____ Extracted data

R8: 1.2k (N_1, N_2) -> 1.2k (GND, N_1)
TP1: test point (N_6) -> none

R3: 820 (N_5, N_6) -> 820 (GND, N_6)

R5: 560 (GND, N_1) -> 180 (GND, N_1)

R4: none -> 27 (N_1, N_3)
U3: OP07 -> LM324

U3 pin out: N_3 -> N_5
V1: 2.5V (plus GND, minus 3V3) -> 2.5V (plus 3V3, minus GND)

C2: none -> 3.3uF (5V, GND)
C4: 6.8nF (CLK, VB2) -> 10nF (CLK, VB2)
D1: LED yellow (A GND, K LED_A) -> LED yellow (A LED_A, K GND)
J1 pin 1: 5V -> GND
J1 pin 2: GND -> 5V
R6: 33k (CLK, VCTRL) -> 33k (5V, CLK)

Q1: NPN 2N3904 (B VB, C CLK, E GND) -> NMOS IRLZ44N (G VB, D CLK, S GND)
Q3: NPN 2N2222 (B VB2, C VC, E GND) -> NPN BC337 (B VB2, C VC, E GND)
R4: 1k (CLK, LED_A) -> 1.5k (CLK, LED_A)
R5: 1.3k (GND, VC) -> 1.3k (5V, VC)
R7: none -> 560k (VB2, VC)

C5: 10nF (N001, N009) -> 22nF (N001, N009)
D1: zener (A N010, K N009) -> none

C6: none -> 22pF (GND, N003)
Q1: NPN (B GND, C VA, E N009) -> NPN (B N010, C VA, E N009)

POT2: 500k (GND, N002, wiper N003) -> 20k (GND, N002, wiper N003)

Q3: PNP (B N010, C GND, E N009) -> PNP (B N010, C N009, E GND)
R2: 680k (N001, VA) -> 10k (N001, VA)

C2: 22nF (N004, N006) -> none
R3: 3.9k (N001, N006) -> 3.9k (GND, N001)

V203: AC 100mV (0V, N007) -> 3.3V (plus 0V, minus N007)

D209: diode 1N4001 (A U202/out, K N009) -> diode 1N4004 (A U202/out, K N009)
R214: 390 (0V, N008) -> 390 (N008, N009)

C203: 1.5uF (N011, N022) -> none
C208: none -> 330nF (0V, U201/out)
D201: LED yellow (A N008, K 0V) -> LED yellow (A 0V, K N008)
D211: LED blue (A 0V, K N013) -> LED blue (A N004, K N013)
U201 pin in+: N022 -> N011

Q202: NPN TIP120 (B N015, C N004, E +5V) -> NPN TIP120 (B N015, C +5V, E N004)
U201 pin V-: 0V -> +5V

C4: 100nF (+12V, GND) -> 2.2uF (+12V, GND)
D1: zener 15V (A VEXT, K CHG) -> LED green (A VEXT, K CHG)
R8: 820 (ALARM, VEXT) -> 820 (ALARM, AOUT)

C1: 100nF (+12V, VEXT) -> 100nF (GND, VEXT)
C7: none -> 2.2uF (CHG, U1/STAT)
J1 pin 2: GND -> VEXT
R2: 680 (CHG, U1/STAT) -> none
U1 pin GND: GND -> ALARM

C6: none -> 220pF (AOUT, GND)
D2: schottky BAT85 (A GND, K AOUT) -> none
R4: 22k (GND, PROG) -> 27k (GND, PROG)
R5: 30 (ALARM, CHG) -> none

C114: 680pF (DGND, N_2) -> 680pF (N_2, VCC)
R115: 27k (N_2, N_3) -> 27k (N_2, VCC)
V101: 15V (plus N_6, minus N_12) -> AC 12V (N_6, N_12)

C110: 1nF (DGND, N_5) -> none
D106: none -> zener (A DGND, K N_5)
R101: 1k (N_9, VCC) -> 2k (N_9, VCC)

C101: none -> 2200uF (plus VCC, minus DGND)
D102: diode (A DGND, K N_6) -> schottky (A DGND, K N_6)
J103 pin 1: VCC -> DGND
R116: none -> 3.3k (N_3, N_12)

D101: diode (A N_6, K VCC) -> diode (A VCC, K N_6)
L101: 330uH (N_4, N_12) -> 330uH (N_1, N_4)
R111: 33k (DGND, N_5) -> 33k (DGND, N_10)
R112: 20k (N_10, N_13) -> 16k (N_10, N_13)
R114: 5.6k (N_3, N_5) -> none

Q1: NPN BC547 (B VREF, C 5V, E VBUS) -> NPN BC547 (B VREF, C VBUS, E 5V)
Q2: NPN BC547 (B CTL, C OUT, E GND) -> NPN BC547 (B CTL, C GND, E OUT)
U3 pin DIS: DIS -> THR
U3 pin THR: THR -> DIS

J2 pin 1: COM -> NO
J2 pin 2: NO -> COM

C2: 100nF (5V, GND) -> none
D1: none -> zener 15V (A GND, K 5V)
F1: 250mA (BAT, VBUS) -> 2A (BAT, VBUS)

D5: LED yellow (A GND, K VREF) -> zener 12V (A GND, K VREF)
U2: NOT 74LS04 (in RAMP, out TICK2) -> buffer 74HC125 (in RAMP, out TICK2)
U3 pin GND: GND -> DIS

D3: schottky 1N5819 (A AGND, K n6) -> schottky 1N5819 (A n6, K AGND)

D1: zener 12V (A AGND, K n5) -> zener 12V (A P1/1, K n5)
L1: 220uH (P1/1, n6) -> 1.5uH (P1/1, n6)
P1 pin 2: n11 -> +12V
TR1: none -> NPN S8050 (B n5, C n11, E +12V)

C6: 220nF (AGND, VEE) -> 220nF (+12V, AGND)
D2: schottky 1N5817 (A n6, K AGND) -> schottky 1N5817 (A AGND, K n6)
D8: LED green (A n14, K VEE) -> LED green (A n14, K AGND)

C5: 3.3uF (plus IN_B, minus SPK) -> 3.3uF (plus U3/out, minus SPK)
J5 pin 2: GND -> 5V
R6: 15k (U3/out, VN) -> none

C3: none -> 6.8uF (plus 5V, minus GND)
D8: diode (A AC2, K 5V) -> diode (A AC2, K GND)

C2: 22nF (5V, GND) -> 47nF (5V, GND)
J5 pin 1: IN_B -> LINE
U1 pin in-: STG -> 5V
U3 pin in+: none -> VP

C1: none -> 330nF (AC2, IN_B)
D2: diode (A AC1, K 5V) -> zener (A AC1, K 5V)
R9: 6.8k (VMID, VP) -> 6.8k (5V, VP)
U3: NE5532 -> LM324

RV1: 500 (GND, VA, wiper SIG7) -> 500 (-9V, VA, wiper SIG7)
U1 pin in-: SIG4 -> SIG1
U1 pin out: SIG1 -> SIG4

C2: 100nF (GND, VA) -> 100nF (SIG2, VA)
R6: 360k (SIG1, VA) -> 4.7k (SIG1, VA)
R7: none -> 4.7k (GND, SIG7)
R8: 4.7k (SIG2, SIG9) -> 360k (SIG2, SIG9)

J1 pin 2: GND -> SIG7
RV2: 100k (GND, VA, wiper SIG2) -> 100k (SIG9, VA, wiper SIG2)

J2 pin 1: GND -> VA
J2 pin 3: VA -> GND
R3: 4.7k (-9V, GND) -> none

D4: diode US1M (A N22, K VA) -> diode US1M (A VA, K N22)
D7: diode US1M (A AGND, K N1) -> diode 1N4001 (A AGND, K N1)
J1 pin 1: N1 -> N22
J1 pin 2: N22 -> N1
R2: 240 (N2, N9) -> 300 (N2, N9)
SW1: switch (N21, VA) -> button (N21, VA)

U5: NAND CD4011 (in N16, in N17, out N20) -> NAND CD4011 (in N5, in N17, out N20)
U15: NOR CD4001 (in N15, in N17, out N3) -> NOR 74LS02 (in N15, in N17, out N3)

________

Every line of the listing should be reproduced exactly.

◆ **Written answer**
R8: 1.2k (N_1, N_2) -> 1.2k (GND, N_1)
TP1: test point (N_6) -> none

R3: 820 (N_5, N_6) -> 820 (GND, N_6)

R5: 560 (GND, N_1) -> 180 (GND, N_1)

R4: none -> 27 (N_1, N_3)
U3: OP07 -> LM324

U3 pin out: N_3 -> N_5
V1: 2.5V (plus GND, minus 3V3) -> 2.5V (plus 3V3, minus GND)

C2: none -> 3.3uF (5V, GND)
C4: 6.8nF (CLK, VB2) -> 10nF (CLK, VB2)
D1: LED yellow (A GND, K LED_A) -> LED yellow (A LED_A, K GND)
J1 pin 1: 5V -> GND
J1 pin 2: GND -> 5V
R6: 33k (CLK, VCTRL) -> 33k (5V, CLK)

Q1: NPN 2N3904 (B VB, C CLK, E GND) -> NMOS IRLZ44N (G VB, D CLK, S GND)
Q3: NPN 2N2222 (B VB2, C VC, E GND) -> NPN BC337 (B VB2, C VC, E GND)
R4: 1k (CLK, LED_A) -> 1.5k (CLK, LED_A)
R5: 1.3k (GND, VC) -> 1.3k (5V, VC)
R7: none -> 560k (VB2, VC)

C5: 10nF (N001, N009) -> 22nF (N001, N009)
D1: zener (A N010, K N009) -> none

C6: none -> 22pF (GND, N003)
Q1: NPN (B GND, C VA, E N009) -> NPN (B N010, C VA, E N009)

POT2: 500k (GND, N002, wiper N003) -> 20k (GND, N002, wiper N003)

Q3: PNP (B N010, C GND, E N009) -> PNP (B N010, C N009, E GND)
R2: 680k (N001, VA) -> 10k (N001, VA)

C2: 22nF (N004, N006) -> none
R3: 3.9k (N001, N006) -> 3.9k (GND, N001)

V203: AC 100mV (0V, N007) -> 3.3V (plus 0V, minus N007)

D209: diode 1N4001 (A U202/out, K N009) -> diode 1N4004 (A U202/out, K N009)
R214: 390 (0V, N008) -> 390 (N008, N009)

C203: 1.5uF (N011, N022) -> none
C208: none -> 330nF (0V, U201/out)
D201: LED yellow (A N008, K 0V) -> LED yellow (A 0V, K N008)
D211: LED blue (A 0V, K N013) -> LED blue (A N004, K N013)
U201 pin in+: N022 -> N011

Q202: NPN TIP120 (B N015, C N004, E +5V) -> NPN TIP120 (B N015, C +5V, E N004)
U201 pin V-: 0V -> +5V

C4: 100nF (+12V, GND) -> 2.2uF (+12V, GND)
D1: zener 15V (A VEXT, K CHG) -> LED green (A VEXT, K CHG)
R8: 820 (ALARM, VEXT) -> 820 (ALARM, AOUT)

C1: 100nF (+12V, VEXT) -> 100nF (GND, VEXT)
C7: none -> 2.2uF (CHG, U1/STAT)
J1 pin 2: GND -> VEXT
R2: 680 (CHG, U1/STAT) -> none
U1 pin GND: GND -> ALARM

C6: none -> 220pF (AOUT, GND)
D2: schottky BAT85 (A GND, K AOUT) -> none
R4: 22k (GND, PROG) -> 27k (GND, PROG)
R5: 30 (ALARM, CHG) -> none

C114: 680pF (DGND, N_2) -> 680pF (N_2, VCC)
R115: 27k (N_2, N_3) -> 27k (N_2, VCC)
V101: 15V (plus N_6, minus N_12) -> AC 12V (N_6, N_12)

C110: 1nF (DGND, N_5) -> none
D106: none -> zener (A DGND, K N_5)
R101: 1k (N_9, VCC) -> 2k (N_9, VCC)

C101: none -> 2200uF (plus VCC, minus DGND)
D102: diode (A DGND, K N_6) -> schottky (A DGND, K N_6)
J103 pin 1: VCC -> DGND
R116: none -> 3.3k (N_3, N_12)

D101: diode (A N_6, K VCC) -> diode (A VCC, K N_6)
L101: 330uH (N_4, N_12) -> 330uH (N_1, N_4)
R111: 33k (DGND, N_5) -> 33k (DGND, N_10)
R112: 20k (N_10, N_13) -> 16k (N_10, N_13)
R114: 5.6k (N_3, N_5) -> none

Q1: NPN BC547 (B VREF, C 5V, E VBUS) -> NPN BC547 (B VREF, C VBUS, E 5V)
Q2: NPN BC547 (B CTL, C OUT, E GND) -> NPN BC547 (B CTL, C GND, E OUT)
U3 pin DIS: DIS -> THR
U3 pin THR: THR -> DIS

J2 pin 1: COM -> NO
J2 pin 2: NO -> COM

C2: 100nF (5V, GND) -> none
D1: none -> zener 15V (A GND, K 5V)
F1: 250mA (BAT, VBUS) -> 2A (BAT, VBUS)

D5: LED yellow (A GND, K VREF) -> zener 12V (A GND, K VREF)
U2: NOT 74LS04 (in RAMP, out TICK2) -> buffer 74HC125 (in RAMP, out TICK2)
U3 pin GND: GND -> DIS

D3: schottky 1N5819 (A AGND, K n6) -> schottky 1N5819 (A n6, K AGND)

D1: zener 12V (A AGND, K n5) -> zener 12V (A P1/1, K n5)
L1: 220uH (P1/1, n6) -> 1.5uH (P1/1, n6)
P1 pin 2: n11 -> +12V
TR1: none -> NPN S8050 (B n5, C n11, E +12V)

C6: 220nF (AGND, VEE) -> 220nF (+12V, AGND)
D2: schottky 1N5817 (A n6, K AGND) -> schottky 1N5817 (A AGND, K n6)
D8: LED green (A n14, K VEE) -> LED green (A n14, K AGND)

C5: 3.3uF (plus IN_B, minus SPK) -> 3.3uF (plus U3/out, minus SPK)
J5 pin 2: GND -> 5V
R6: 15k (U3/out, VN) -> none

C3: none -> 6.8uF (plus 5V, minus GND)
D8: diode (A AC2, K 5V) -> diode (A AC2, K GND)

C2: 22nF (5V, GND) -> 47nF (5V, GND)
J5 pin 1: IN_B -> LINE
U1 pin in-: STG -> 5V
U3 pin in+: none -> VP

C1: none -> 330nF (AC2, IN_B)
D2: diode (A AC1, K 5V) -> zener (A AC1, K 5V)
R9: 6.8k (VMID, VP) -> 6.8k (5V, VP)
U3: NE5532 -> LM324

RV1: 500 (GND, VA, wiper SIG7) -> 500 (-9V, VA, wiper SIG7)
U1 pin in-: SIG4 -> SIG1
U1 pin out: SIG1 -> SIG4

C2: 100nF (GND, VA) -> 100nF (SIG2, VA)
R6: 360k (SIG1, VA) -> 4.7k (SIG1, VA)
R7: none -> 4.7k (GND, SIG7)
R8: 4.7k (SIG2, SIG9) -> 360k (SIG2, SIG9)

J1 pin 2: GND -> SIG7
RV2: 100k (GND, VA, wiper SIG2) -> 100k (SIG9, VA, wiper SIG2)

J2 pin 1: GND -> VA
J2 pin 3: VA -> GND
R3: 4.7k (-9V, GND) -> none

D4: diode US1M (A N22, K VA) -> diode US1M (A VA, K N22)
D7: diode US1M (A AGND, K N1) -> diode 1N4001 (A AGND, K N1)
J1 pin 1: N1 -> N22
J1 pin 2: N22 -> N1
R2: 240 (N2, N9) -> 300 (N2, N9)
SW1: switch (N21, VA) -> button (N21, VA)

U5: NAND CD4011 (in N16, in N17, out N20) -> NAND CD4011 (in N5, in N17, out N20)
U15: NOR CD4001 (in N15, in N17, out N3) -> NOR 74LS02 (in N15, in N17, out N3)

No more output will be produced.